Exclude all images and print the entries below exactly.
____ GIVEN DATA
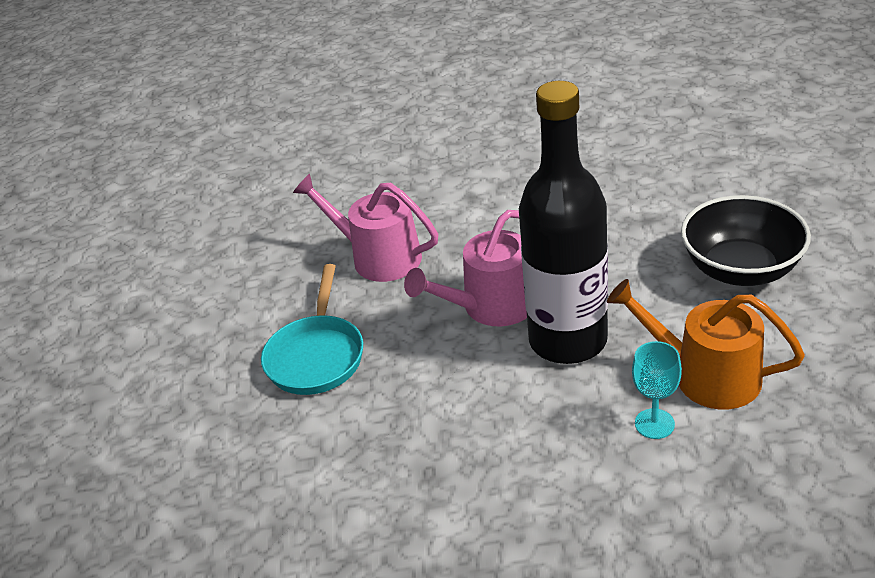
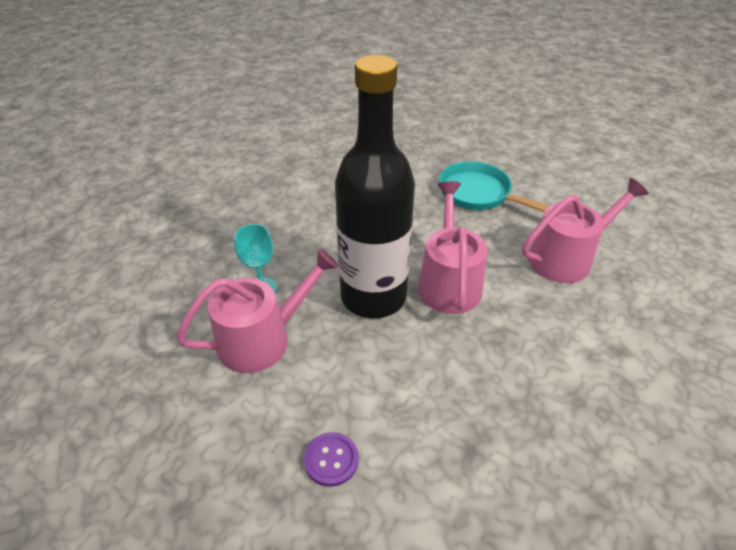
camera: 120 degrees right, 5 degrees up
orange watering can [607,279,805,410] -> pink watering can [176,249,339,373]
black bowl [681,195,811,286] -> purple button [304,432,358,487]

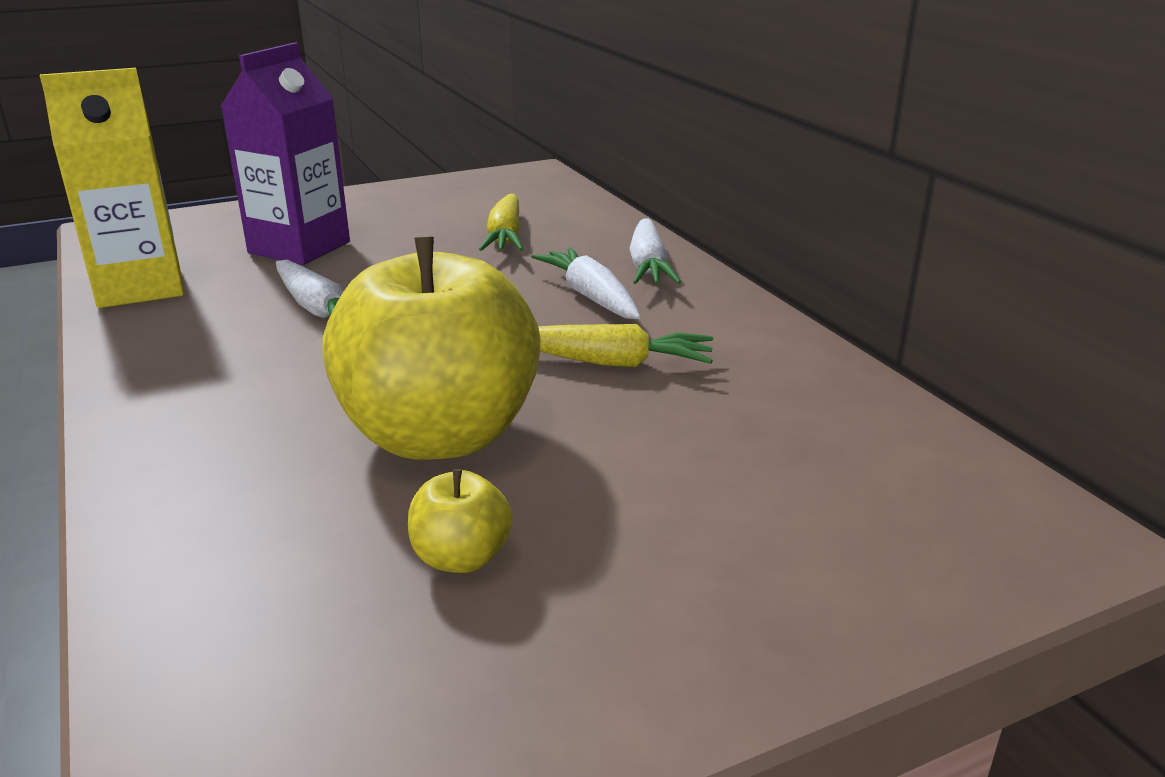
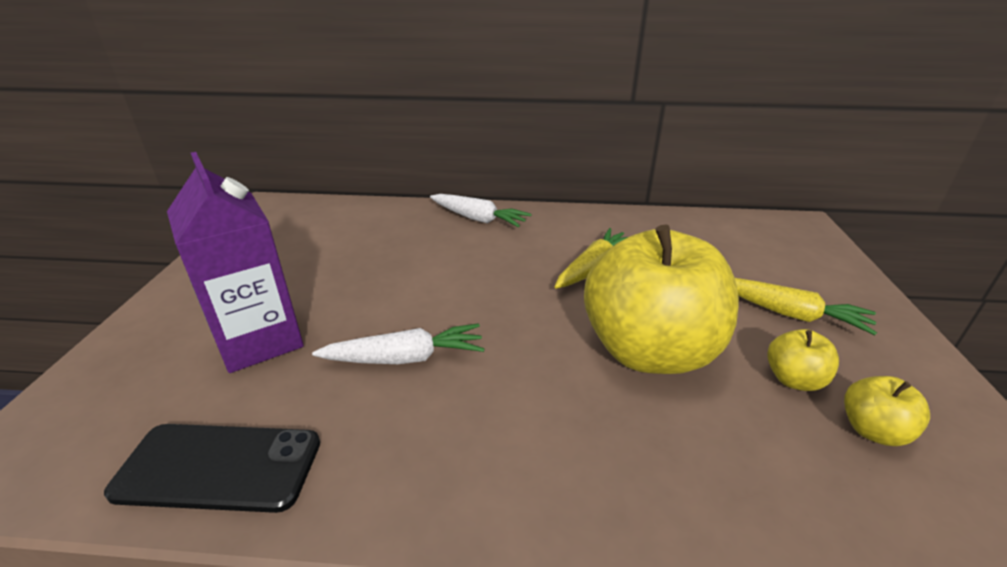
camera: 60 degrees left, 5 degrees up
yellow carton [39,68,184,308] -> black phone [104,424,320,513]
yellow carrot [479,194,523,251] -> yellow carrot moved to [735,278,877,335]
white carrot [531,247,641,319] -> none
none -> yellow apple [844,376,930,446]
________
## [WRITTEN ANSWER]
camera: 120 degrees right, 5 degrees up
orange watering can [607,279,805,410] -> pink watering can [176,249,339,373]
black bowl [681,195,811,286] -> purple button [304,432,358,487]

camera: 60 degrees left, 5 degrees up
yellow carton [39,68,184,308] -> black phone [104,424,320,513]
yellow carrot [479,194,523,251] -> yellow carrot moved to [735,278,877,335]
white carrot [531,247,641,319] -> none
none -> yellow apple [844,376,930,446]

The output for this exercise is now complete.